• [Exercise goal]: Every line holding the word "trapezoid" should be copied from the material.

>>>

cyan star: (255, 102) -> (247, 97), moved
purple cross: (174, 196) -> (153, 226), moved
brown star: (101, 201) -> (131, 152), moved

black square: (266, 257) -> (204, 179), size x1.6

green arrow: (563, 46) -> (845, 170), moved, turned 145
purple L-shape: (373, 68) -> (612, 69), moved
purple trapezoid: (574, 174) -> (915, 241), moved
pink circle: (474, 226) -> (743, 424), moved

<<<
>>>

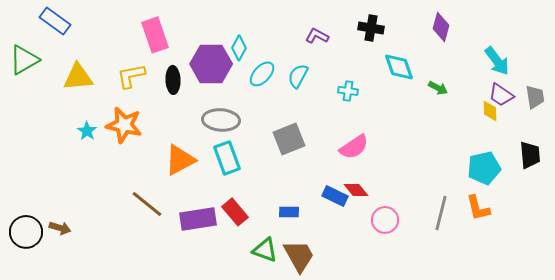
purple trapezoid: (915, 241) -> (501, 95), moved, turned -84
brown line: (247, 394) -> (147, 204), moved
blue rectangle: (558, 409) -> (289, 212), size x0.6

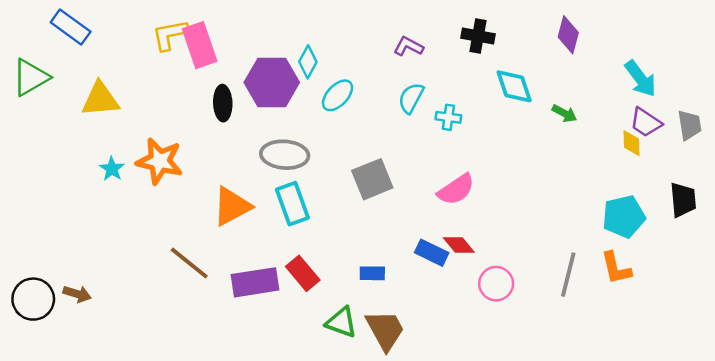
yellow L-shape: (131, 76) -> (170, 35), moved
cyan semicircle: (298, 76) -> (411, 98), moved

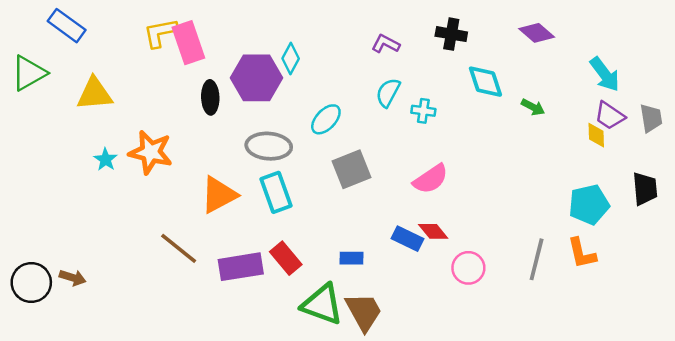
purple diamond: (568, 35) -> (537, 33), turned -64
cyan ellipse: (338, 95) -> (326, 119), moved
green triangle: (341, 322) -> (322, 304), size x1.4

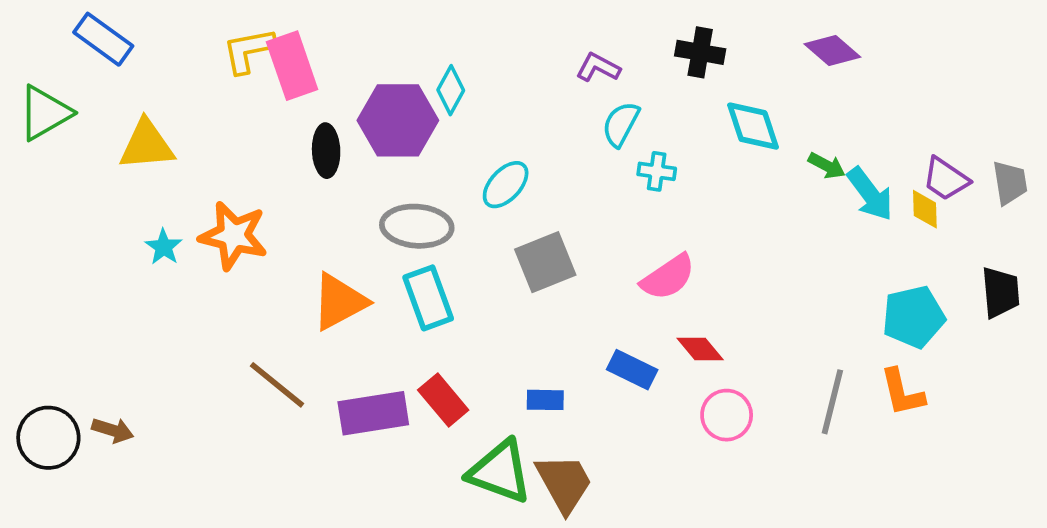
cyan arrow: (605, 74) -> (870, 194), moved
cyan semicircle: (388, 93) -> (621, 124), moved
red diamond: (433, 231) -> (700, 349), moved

<<<
>>>

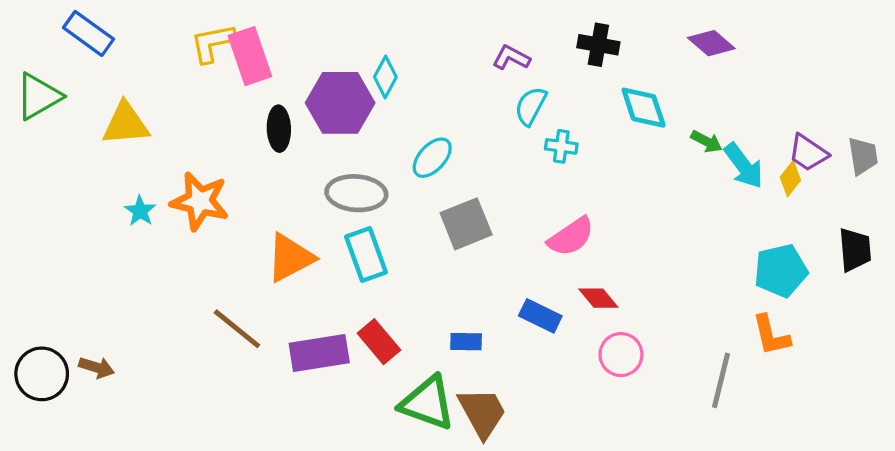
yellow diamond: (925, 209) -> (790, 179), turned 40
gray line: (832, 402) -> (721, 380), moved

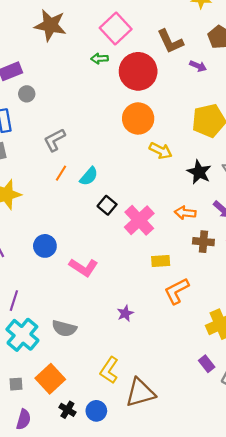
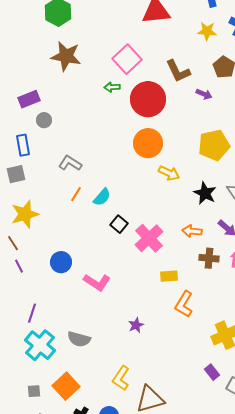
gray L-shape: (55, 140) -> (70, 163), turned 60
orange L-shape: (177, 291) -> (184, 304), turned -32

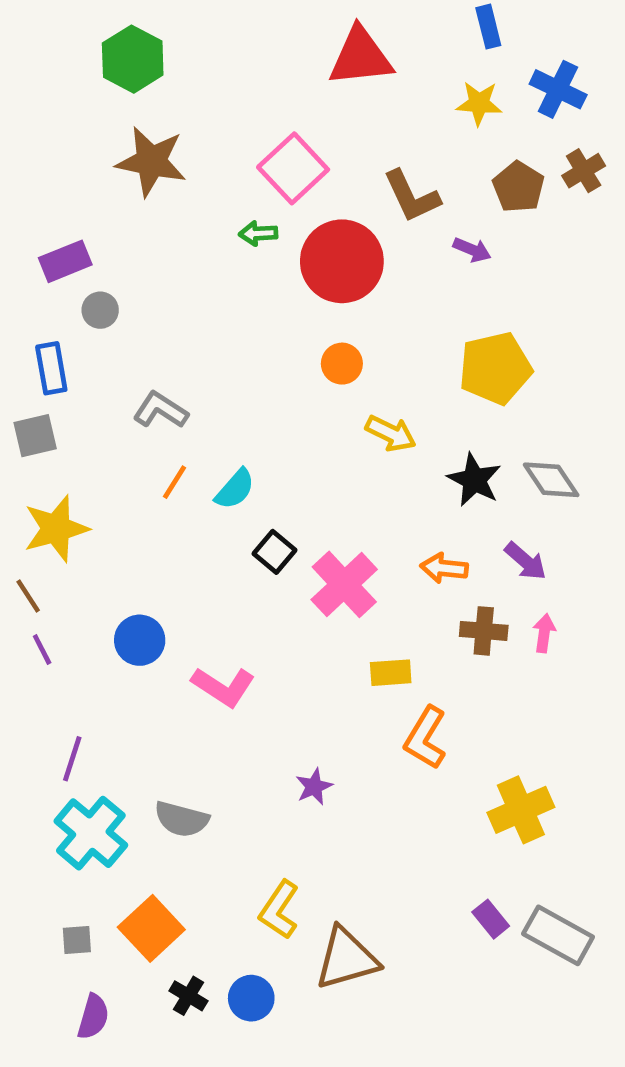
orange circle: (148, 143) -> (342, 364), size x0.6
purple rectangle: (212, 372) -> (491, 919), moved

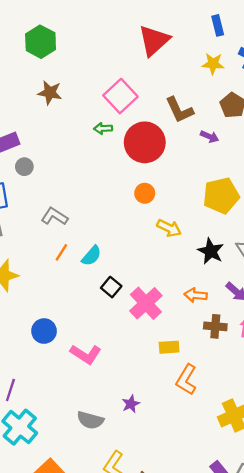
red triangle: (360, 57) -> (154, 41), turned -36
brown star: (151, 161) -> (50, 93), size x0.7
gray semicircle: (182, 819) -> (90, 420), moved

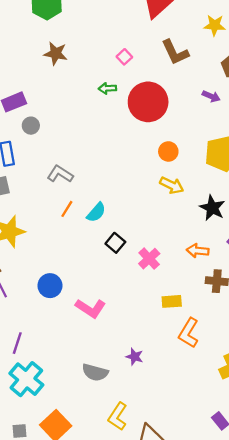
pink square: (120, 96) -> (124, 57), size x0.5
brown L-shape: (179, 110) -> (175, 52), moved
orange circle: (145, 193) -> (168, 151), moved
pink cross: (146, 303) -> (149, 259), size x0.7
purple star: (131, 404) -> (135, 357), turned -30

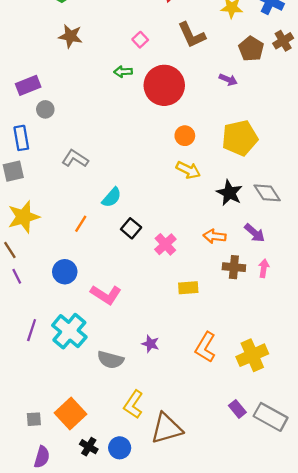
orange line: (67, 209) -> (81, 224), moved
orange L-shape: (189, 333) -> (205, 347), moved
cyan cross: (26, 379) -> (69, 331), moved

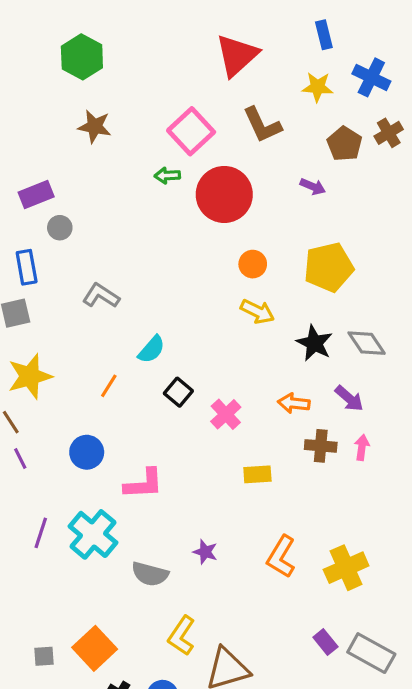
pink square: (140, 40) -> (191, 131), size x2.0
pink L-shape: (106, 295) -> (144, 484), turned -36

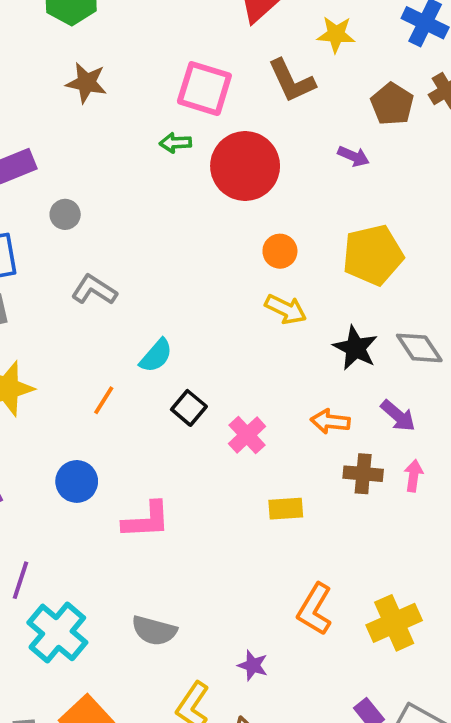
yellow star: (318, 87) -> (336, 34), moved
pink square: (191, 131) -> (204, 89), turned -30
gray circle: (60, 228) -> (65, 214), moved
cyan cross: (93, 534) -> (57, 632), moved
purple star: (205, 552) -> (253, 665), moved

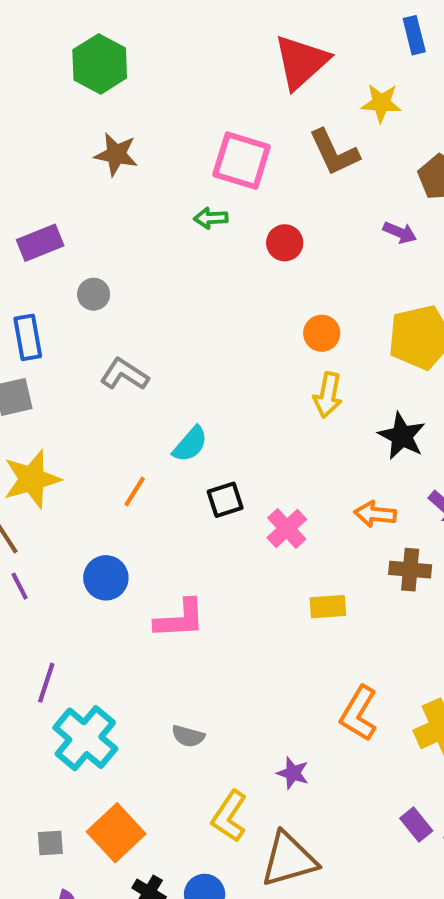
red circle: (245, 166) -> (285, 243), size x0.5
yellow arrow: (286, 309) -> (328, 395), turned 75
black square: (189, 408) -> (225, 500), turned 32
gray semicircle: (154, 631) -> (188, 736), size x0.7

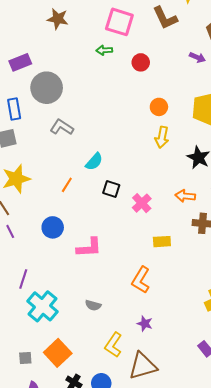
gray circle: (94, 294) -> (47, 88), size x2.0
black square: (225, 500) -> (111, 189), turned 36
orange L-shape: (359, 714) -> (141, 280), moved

<<<

• [Task result]:
purple trapezoid: (574, 174) -> (915, 241), moved
purple trapezoid: (915, 241) -> (501, 95), moved, turned -84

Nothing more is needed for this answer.